**SUPPLIED RECORDS**:

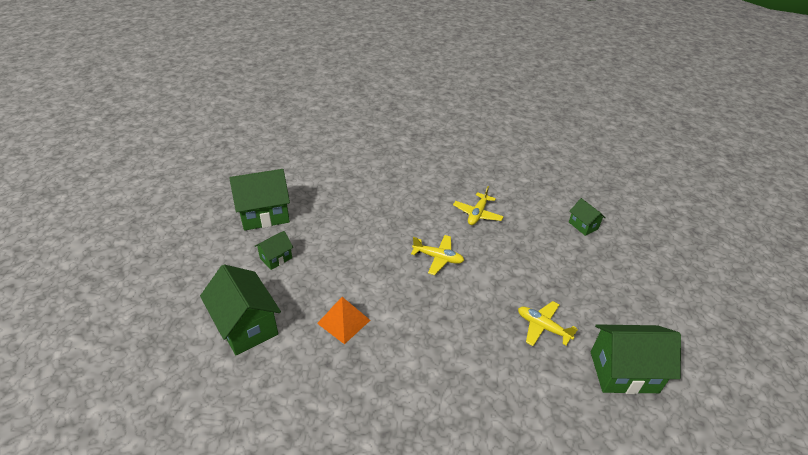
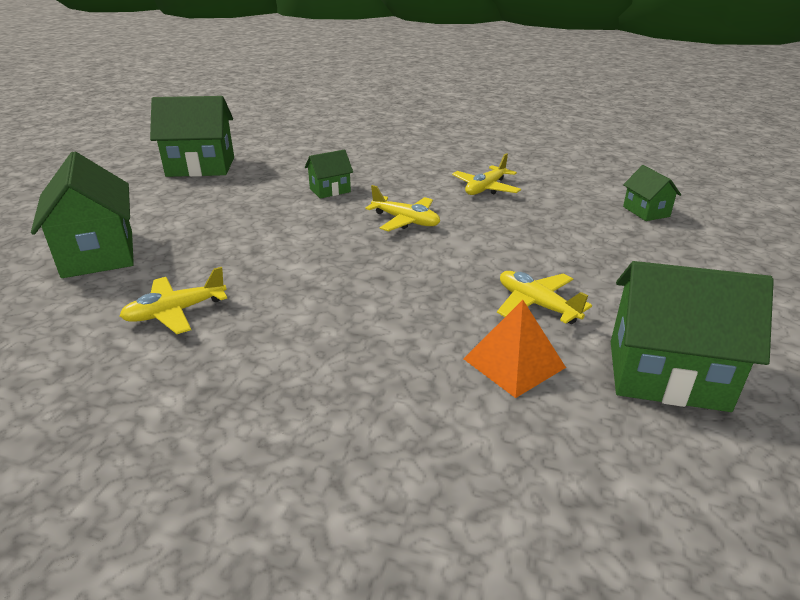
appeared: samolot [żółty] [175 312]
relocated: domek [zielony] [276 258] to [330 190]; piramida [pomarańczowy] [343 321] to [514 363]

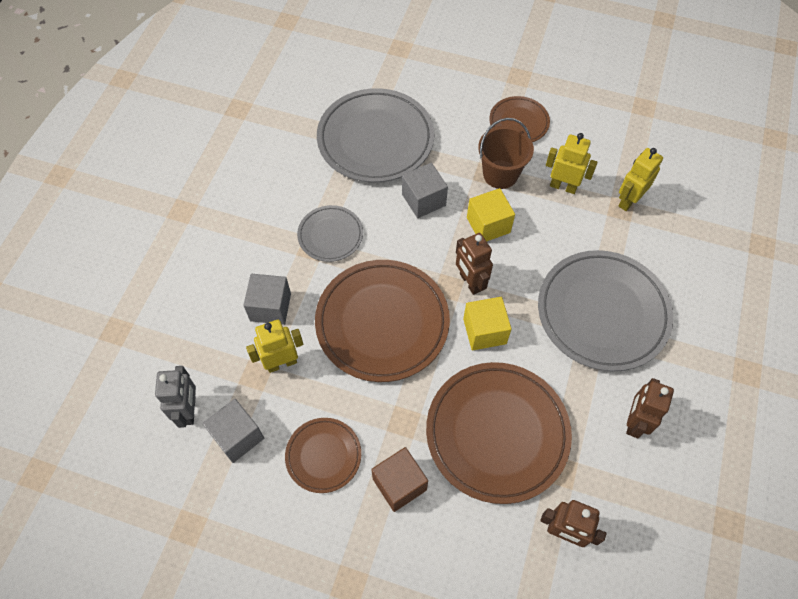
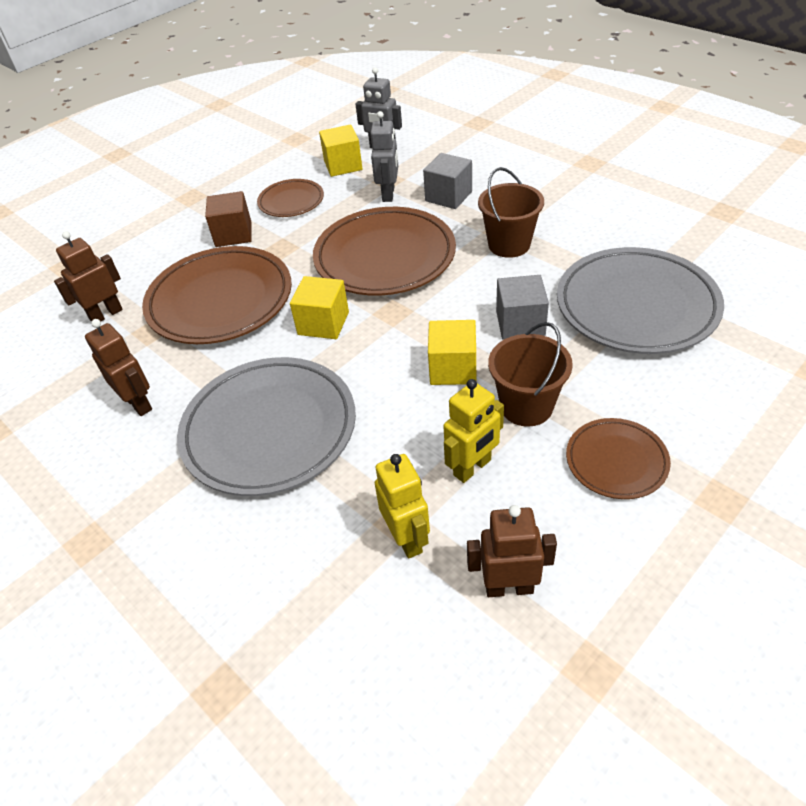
relocated: robot [brązowy] [470 282] to [509 587]
exchanged: talerz [szary] [330 235] to wiadro [brązowy] [509 244]
colour: sześcian [szary] [237 436] to sześcian [żółty] [343 165]; robot [żółty] [281 363] to robot [szary] [389 194]

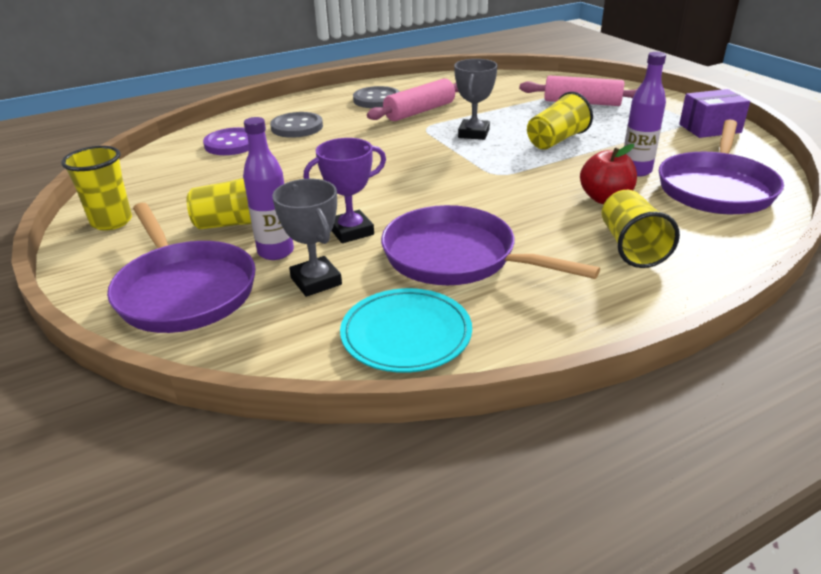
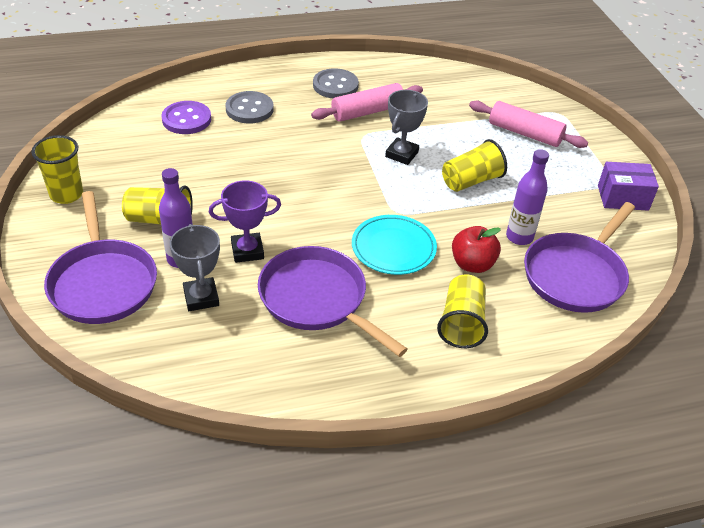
relocated: talerz [turkusowy] [406 335] to [393 248]

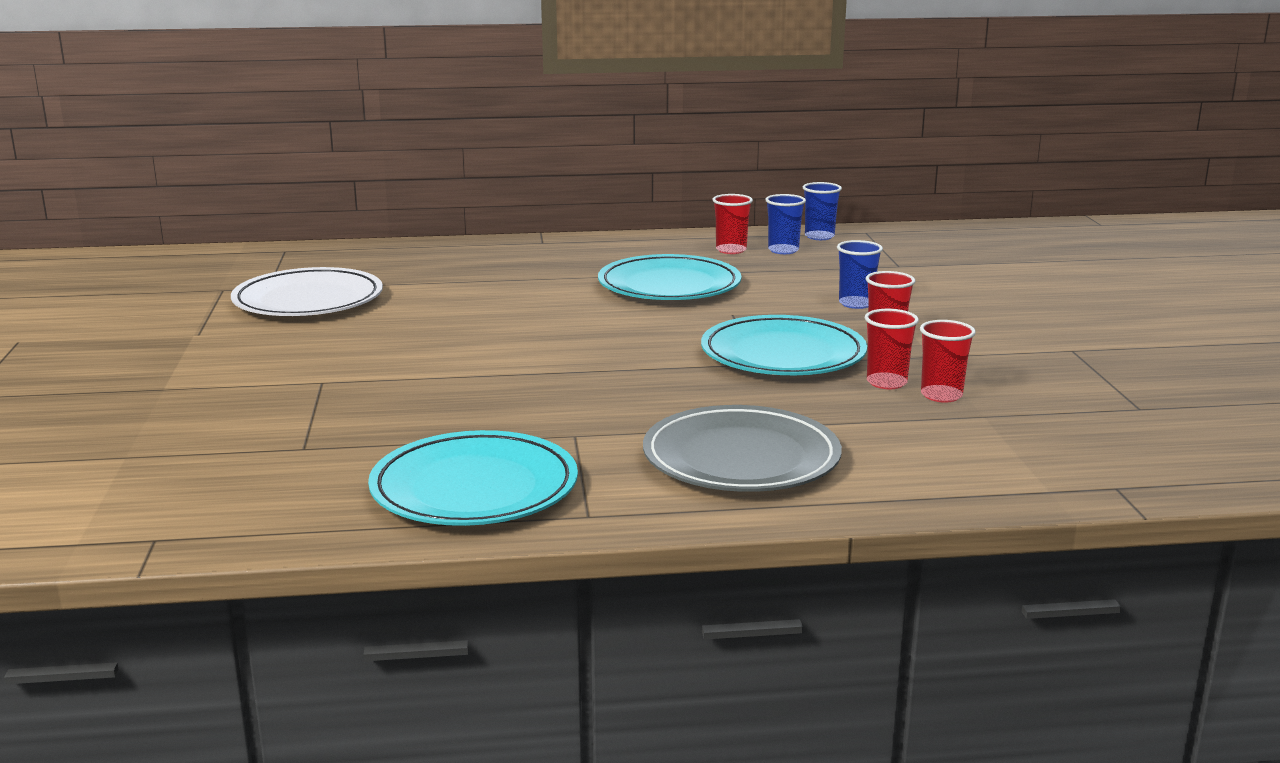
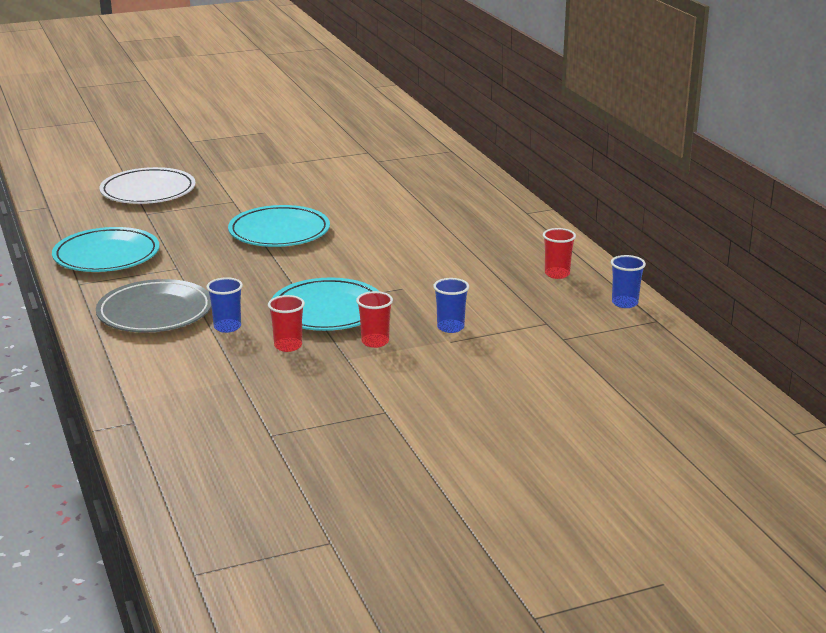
missing: szklanka [czerwony] [941 395]
relocated: talerz [biały] [308 300] to [148 191]; talerz [turkusowy] [669 286] to [279 232]; szklanka [niebieski] [783 250] to [227 327]

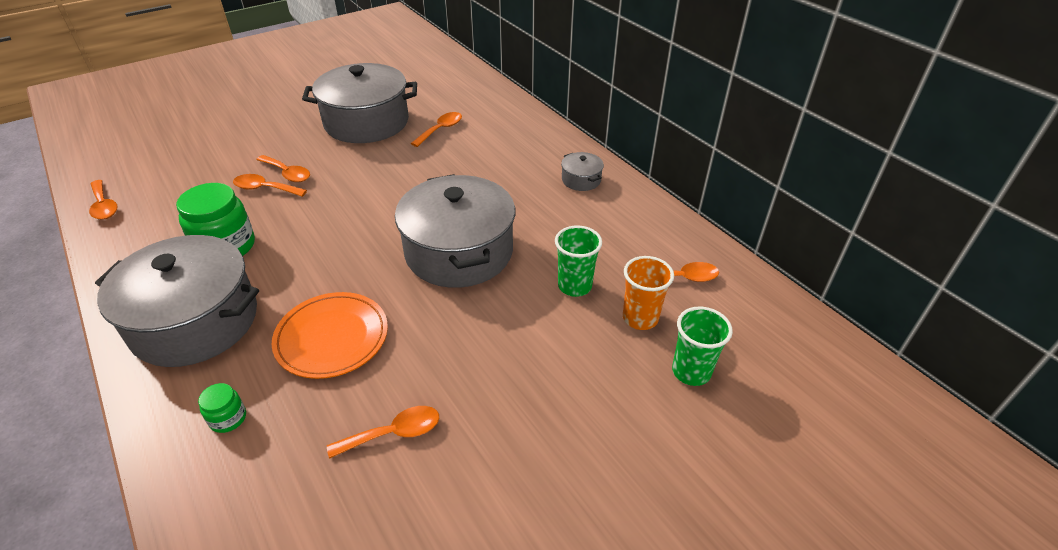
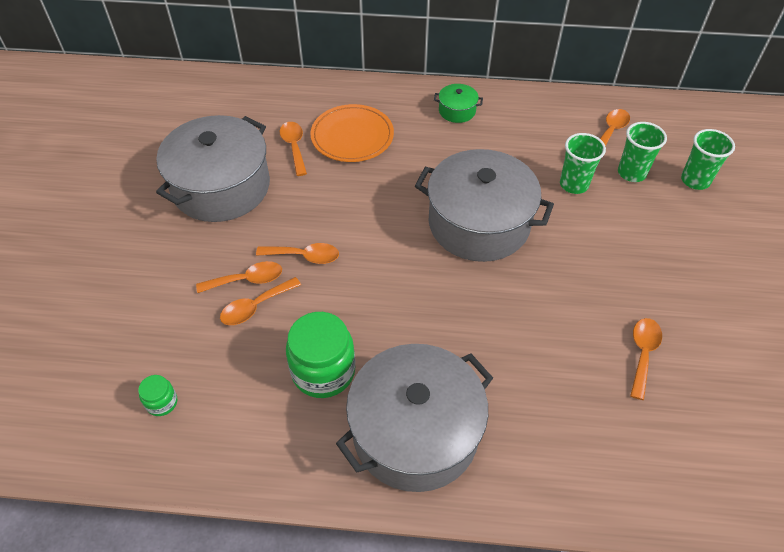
relocated: łyżka [pomarańczowy] [104 206] to [304 256]; słoik [zielony] [228 418] to [162 402]; talerz [pomarańczowy] [332 338] to [352 136]
colour: garnek [szary] [581 180] to garnek [zielony] [457 111]; szklanka [pomarańczowy] [640 318] to szklanka [zielony] [631 173]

**PROBLEM STATEMENT**:
Transcribe exactly the span of lines from the line holding "missing: szklanka [czerwony] [941 395]" through the last line above, both included. Pictures stay out.

**SOLUTION TO THIS TASK**:
missing: szklanka [czerwony] [941 395]
relocated: talerz [biały] [308 300] to [148 191]; talerz [turkusowy] [669 286] to [279 232]; szklanka [niebieski] [783 250] to [227 327]

relocated: łyżka [pomarańczowy] [104 206] to [304 256]; słoik [zielony] [228 418] to [162 402]; talerz [pomarańczowy] [332 338] to [352 136]
colour: garnek [szary] [581 180] to garnek [zielony] [457 111]; szklanka [pomarańczowy] [640 318] to szklanka [zielony] [631 173]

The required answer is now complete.